- _Exercise goal_
Your copy should repeat each record exactly and contain none of the pictures.

====== Supplied data ======

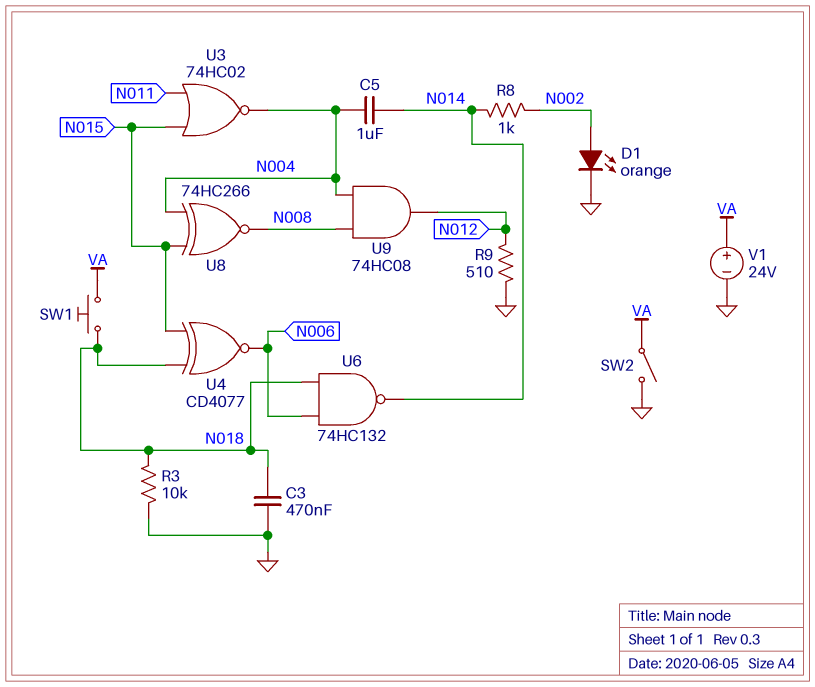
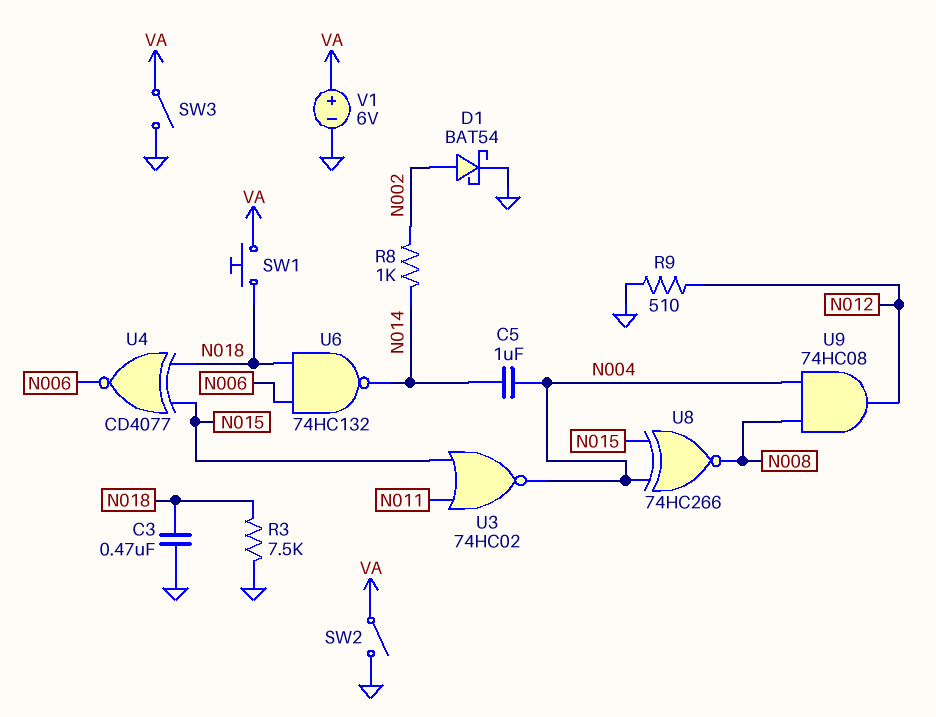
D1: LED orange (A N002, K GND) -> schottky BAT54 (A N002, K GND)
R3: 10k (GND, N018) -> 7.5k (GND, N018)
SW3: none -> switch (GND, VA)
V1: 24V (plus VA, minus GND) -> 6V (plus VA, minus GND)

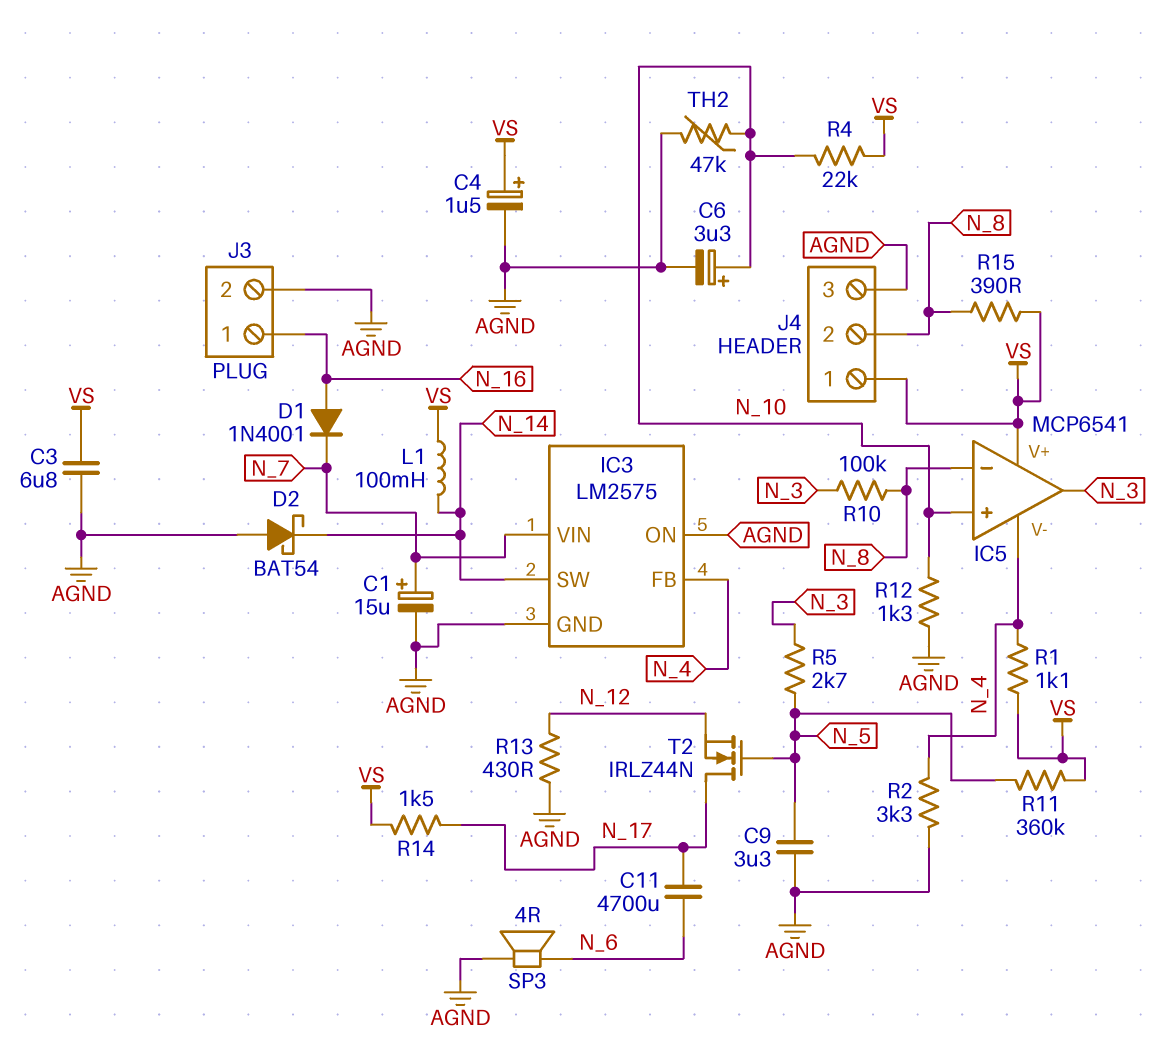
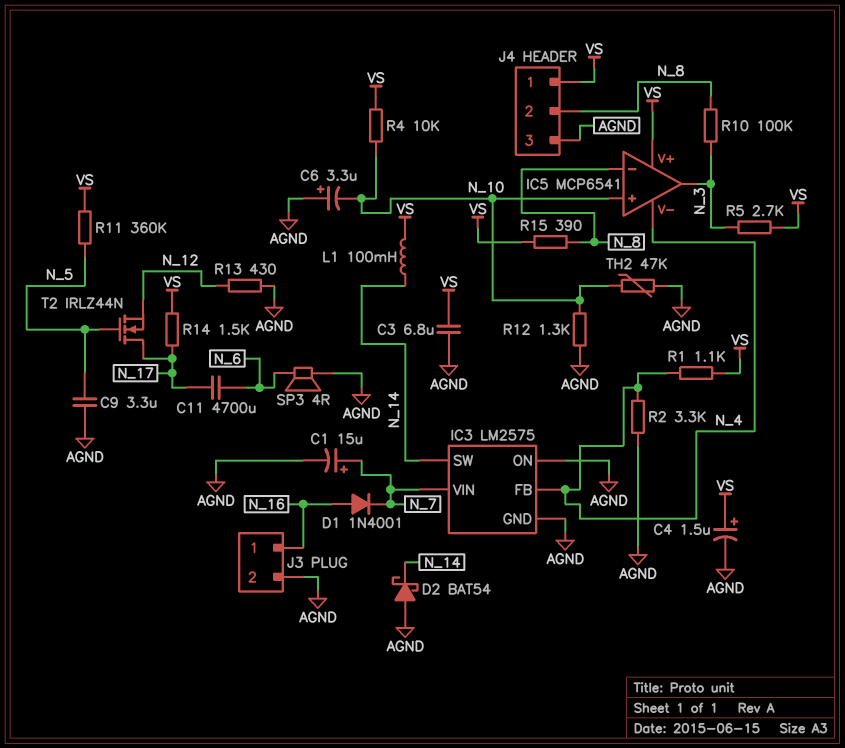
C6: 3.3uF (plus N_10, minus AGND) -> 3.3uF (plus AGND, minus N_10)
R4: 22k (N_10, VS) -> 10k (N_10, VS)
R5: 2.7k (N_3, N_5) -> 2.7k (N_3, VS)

======

- _Exercise response_
D1: LED orange (A N002, K GND) -> schottky BAT54 (A N002, K GND)
R3: 10k (GND, N018) -> 7.5k (GND, N018)
SW3: none -> switch (GND, VA)
V1: 24V (plus VA, minus GND) -> 6V (plus VA, minus GND)

C6: 3.3uF (plus N_10, minus AGND) -> 3.3uF (plus AGND, minus N_10)
R4: 22k (N_10, VS) -> 10k (N_10, VS)
R5: 2.7k (N_3, N_5) -> 2.7k (N_3, VS)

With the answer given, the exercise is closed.